> **Activity**
Once a line is found to contain "purple", copy it out of the listing.

> **Recorded data**

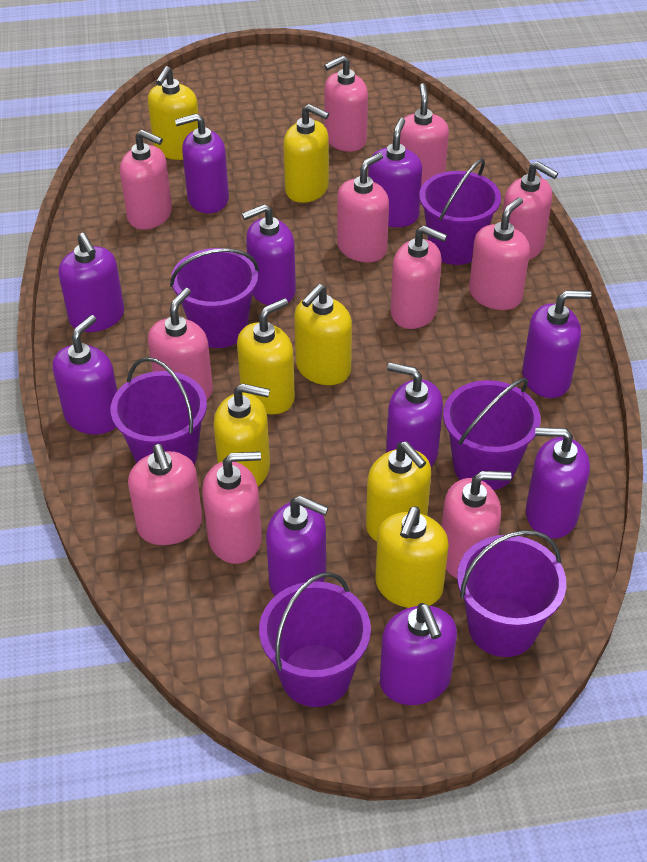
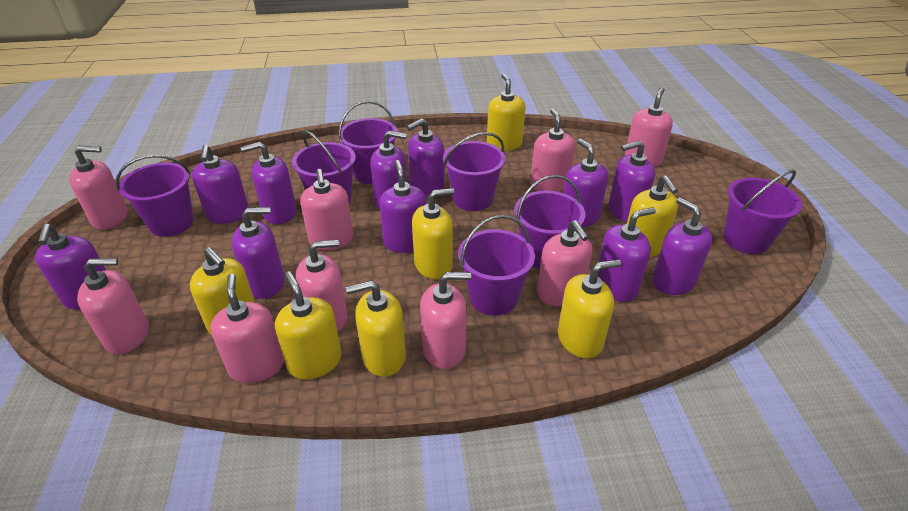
pink soap dispenser: 11 -> 9
purple bucket: 6 -> 7
purple soap dispenser: 10 -> 11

> **Solution below**
purple bucket: 6 -> 7
purple soap dispenser: 10 -> 11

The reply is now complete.